**Try it**
Retype all the records below exactly as they are, with no image carried over.

Image sets with object changes
──────────────────────────────

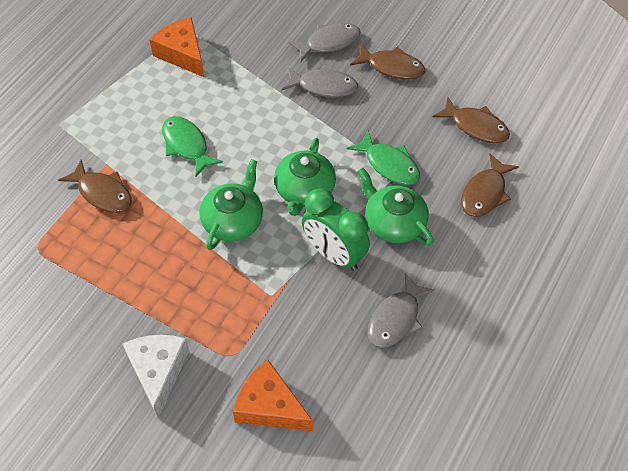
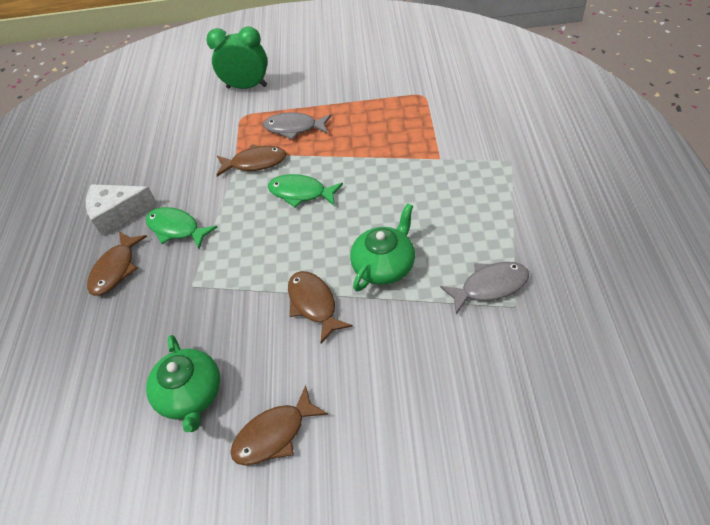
green teapot: 3 -> 2
grey fish: 3 -> 2
orange cheese: 2 -> 0

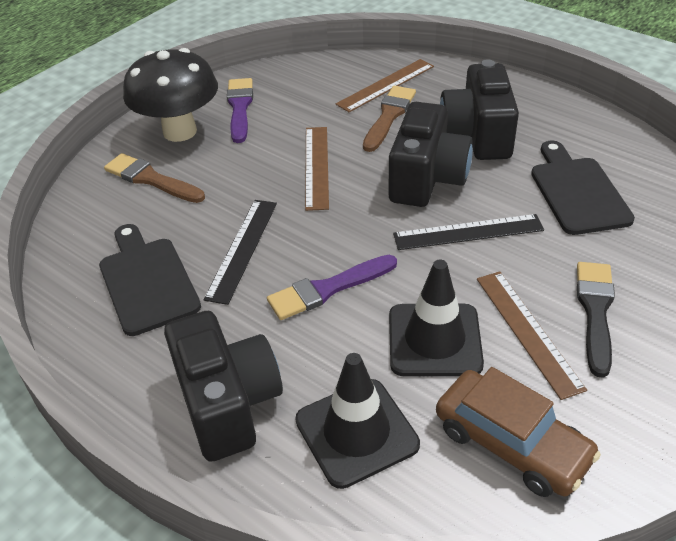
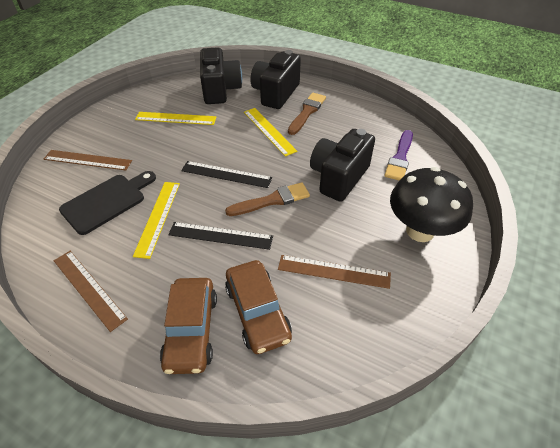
black brush: 1 -> 0
black cutting board: 2 -> 1
black traffic cone: 2 -> 0
brown car: 1 -> 2
purple brush: 2 -> 1
yellow ruler: 0 -> 3

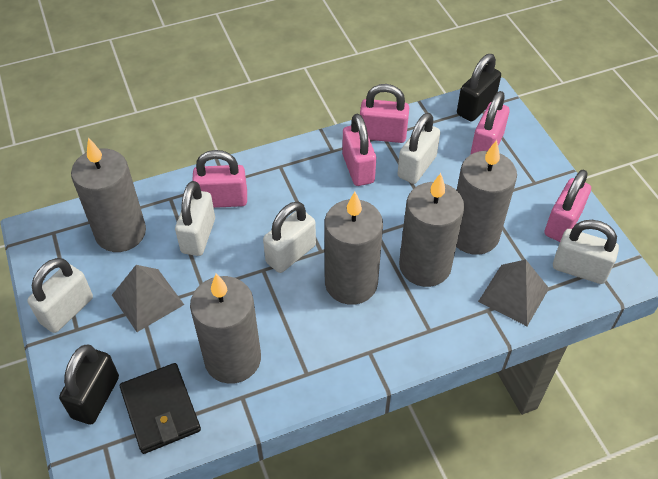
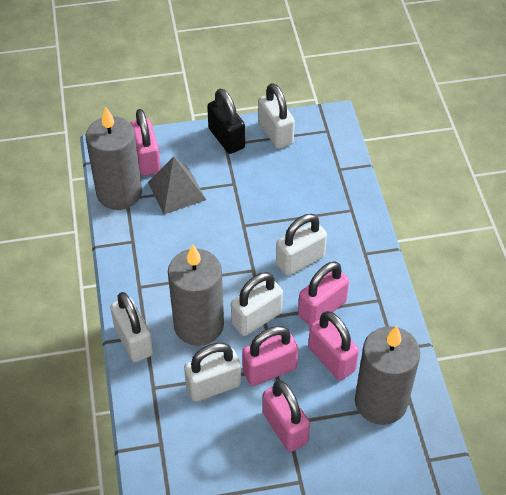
black padlock: 2 -> 1
black wallet: 1 -> 0
grey candle: 5 -> 3
grey pyramid: 2 -> 1

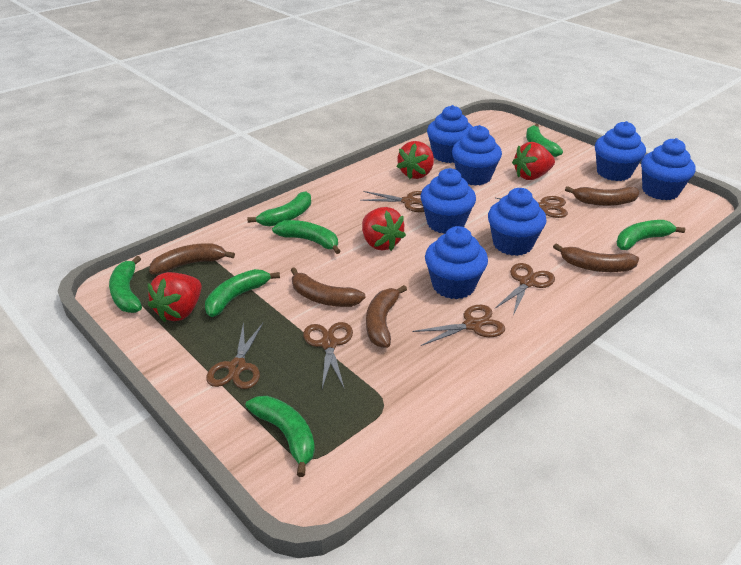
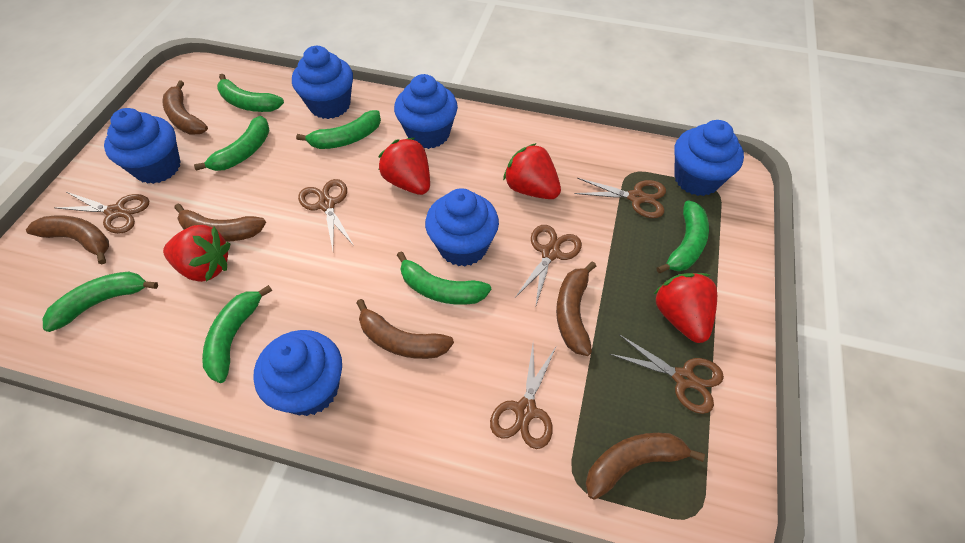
blue cupcake: 7 -> 6
brown banana: 5 -> 6

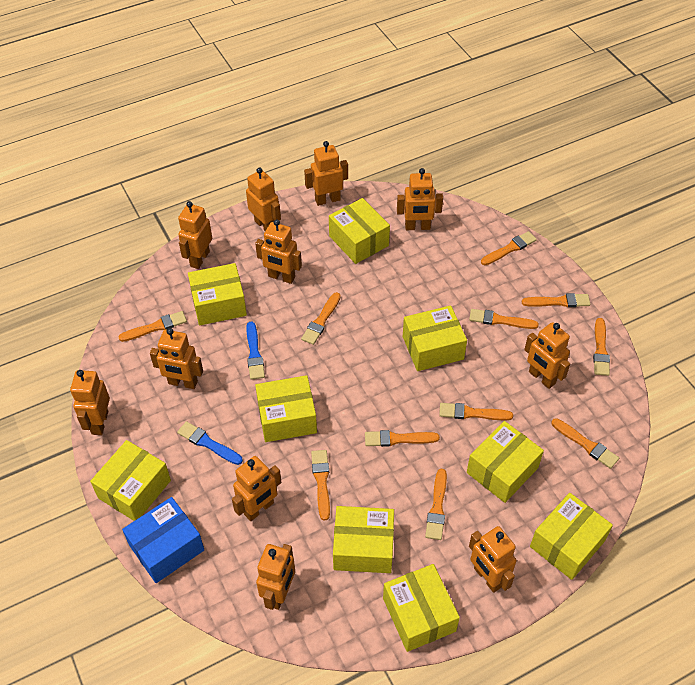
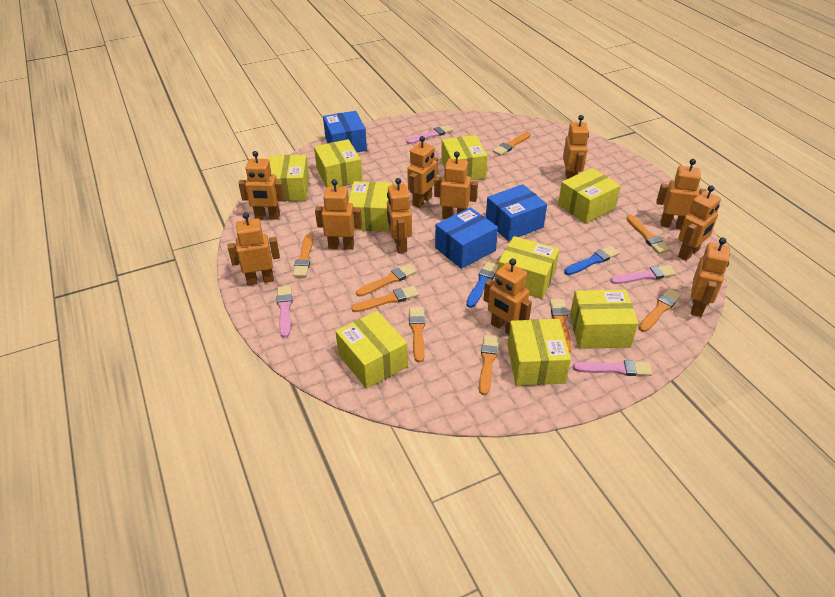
blue box: 1 -> 3
orange brush: 11 -> 9
pink brush: 0 -> 4

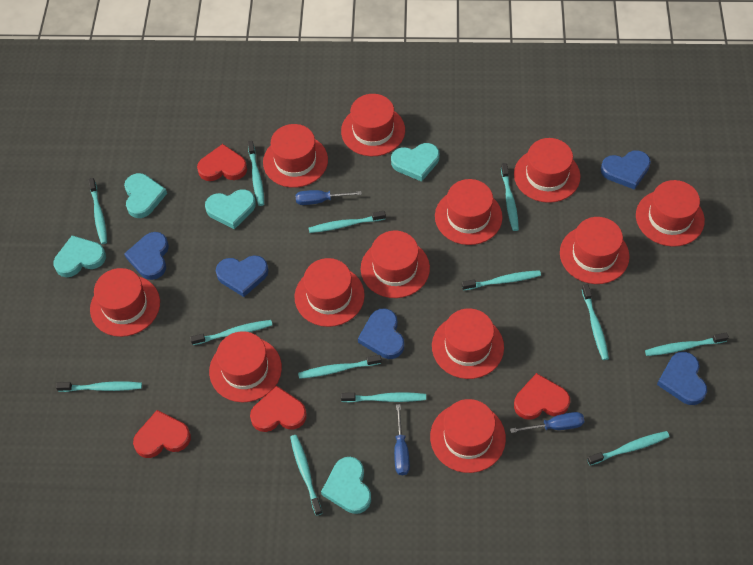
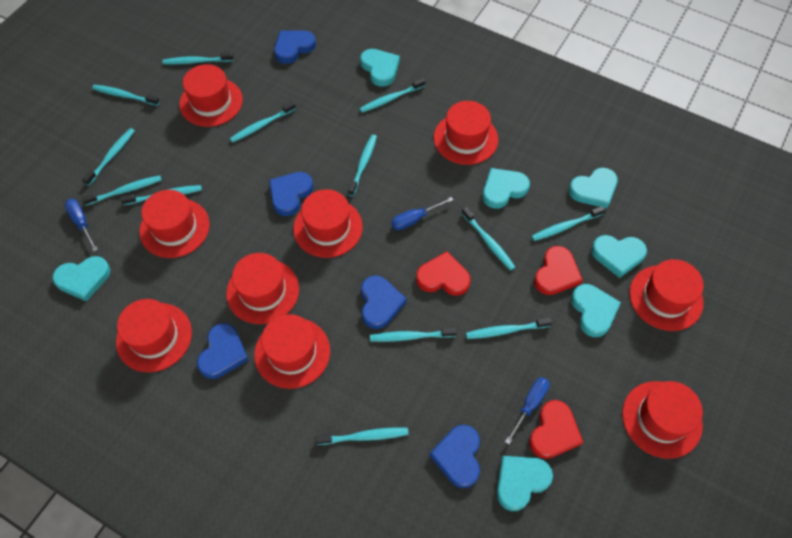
red hat: 12 -> 9
red heart: 4 -> 3
turquoise heart: 5 -> 7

──────────────────────────────

**Result of this exercise**
green teapot: 3 -> 2
grey fish: 3 -> 2
orange cheese: 2 -> 0

black brush: 1 -> 0
black cutting board: 2 -> 1
black traffic cone: 2 -> 0
brown car: 1 -> 2
purple brush: 2 -> 1
yellow ruler: 0 -> 3

black padlock: 2 -> 1
black wallet: 1 -> 0
grey candle: 5 -> 3
grey pyramid: 2 -> 1

blue cupcake: 7 -> 6
brown banana: 5 -> 6

blue box: 1 -> 3
orange brush: 11 -> 9
pink brush: 0 -> 4

red hat: 12 -> 9
red heart: 4 -> 3
turquoise heart: 5 -> 7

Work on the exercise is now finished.